Task goal =
Pictures are to be skipped; every other part of the records is copied exactly.

Given information =
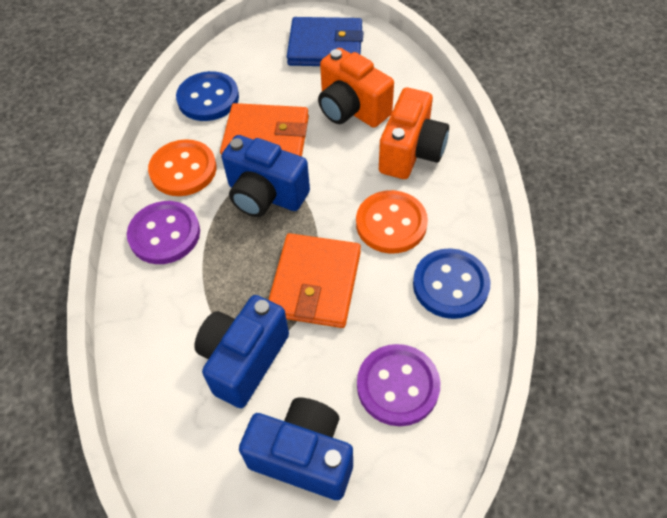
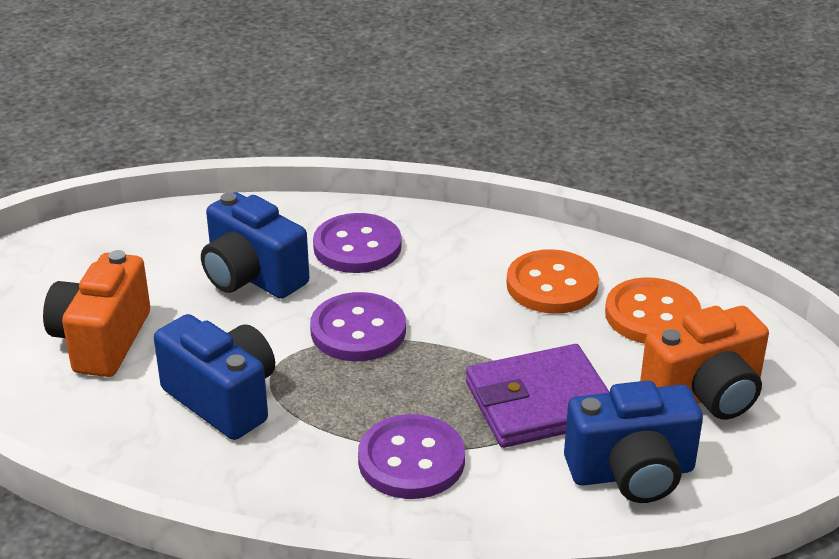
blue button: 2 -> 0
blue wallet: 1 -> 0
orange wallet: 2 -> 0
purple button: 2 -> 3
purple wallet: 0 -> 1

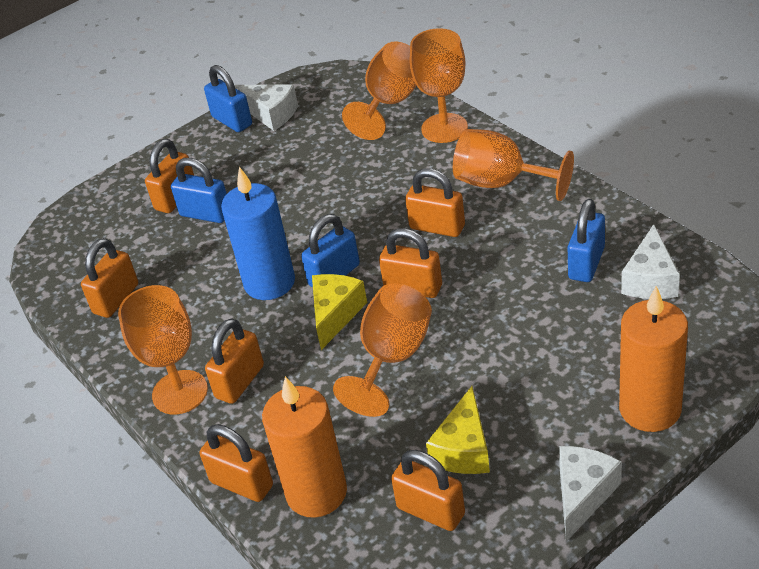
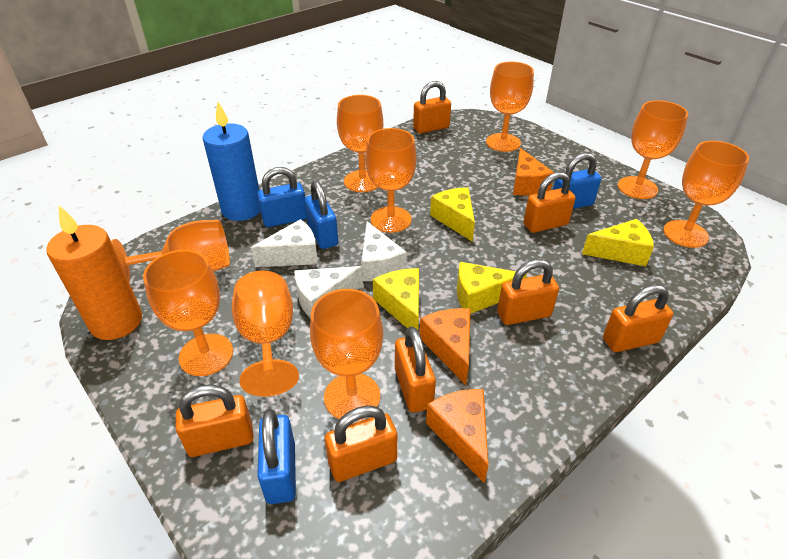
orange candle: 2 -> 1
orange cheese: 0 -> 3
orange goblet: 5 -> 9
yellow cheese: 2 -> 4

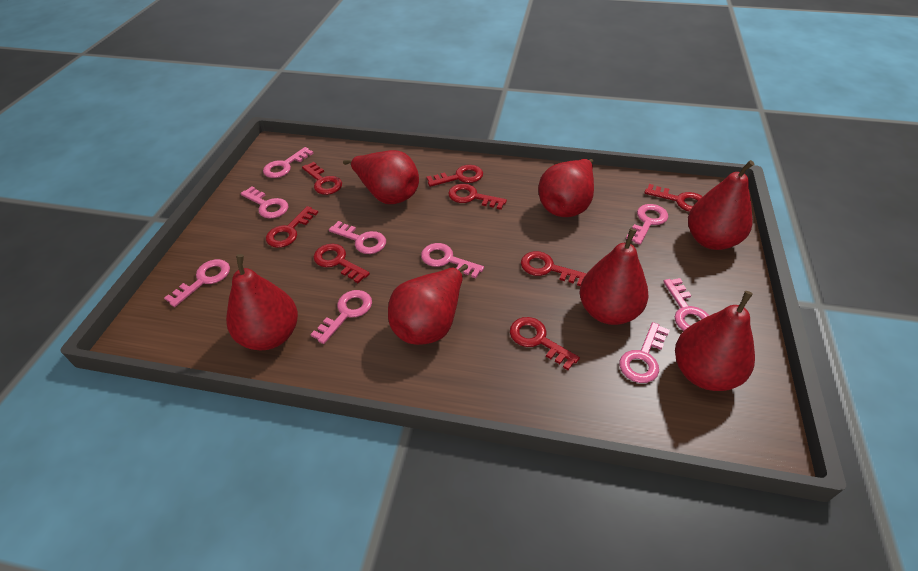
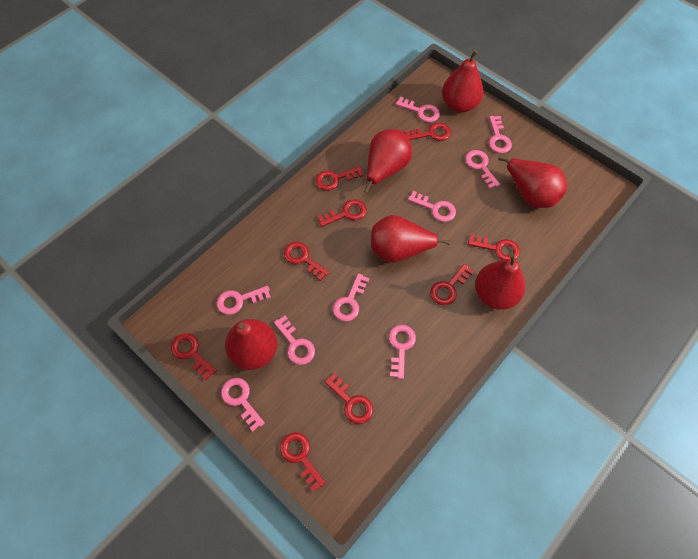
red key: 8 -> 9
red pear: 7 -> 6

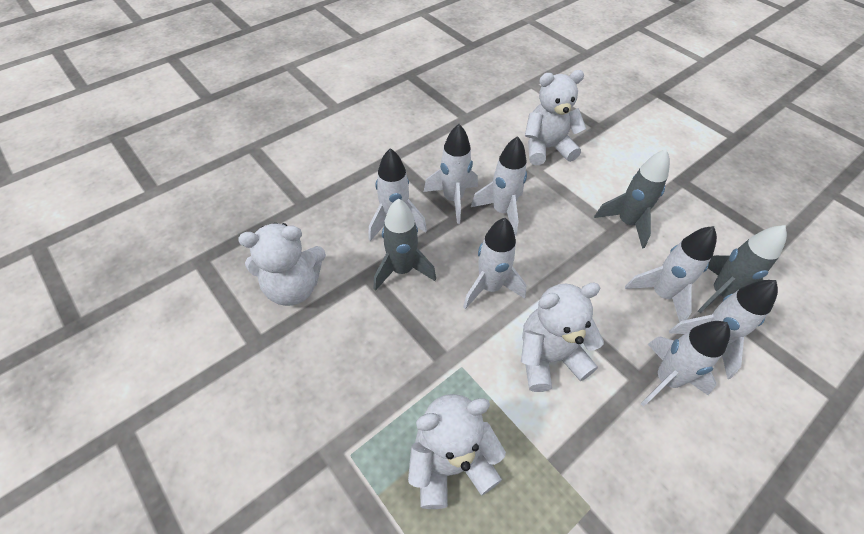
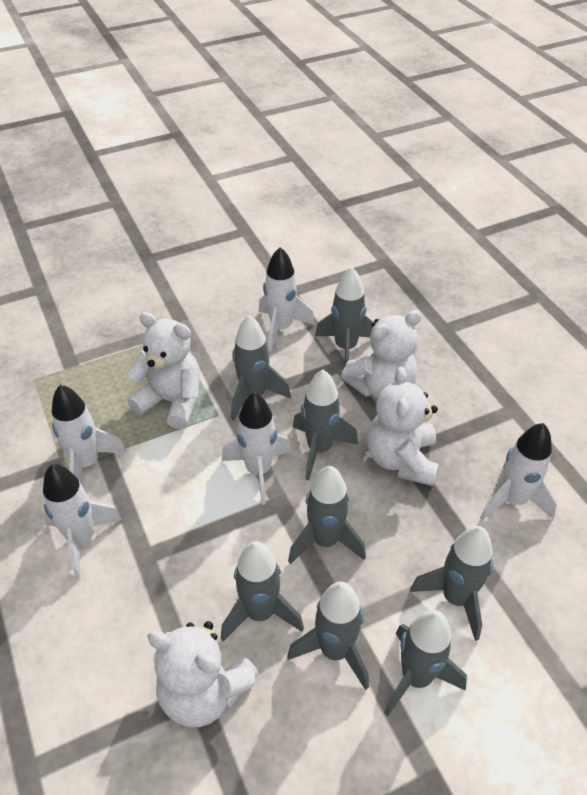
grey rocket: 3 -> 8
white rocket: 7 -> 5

Solution =
blue button: 2 -> 0
blue wallet: 1 -> 0
orange wallet: 2 -> 0
purple button: 2 -> 3
purple wallet: 0 -> 1

orange candle: 2 -> 1
orange cheese: 0 -> 3
orange goblet: 5 -> 9
yellow cheese: 2 -> 4

red key: 8 -> 9
red pear: 7 -> 6

grey rocket: 3 -> 8
white rocket: 7 -> 5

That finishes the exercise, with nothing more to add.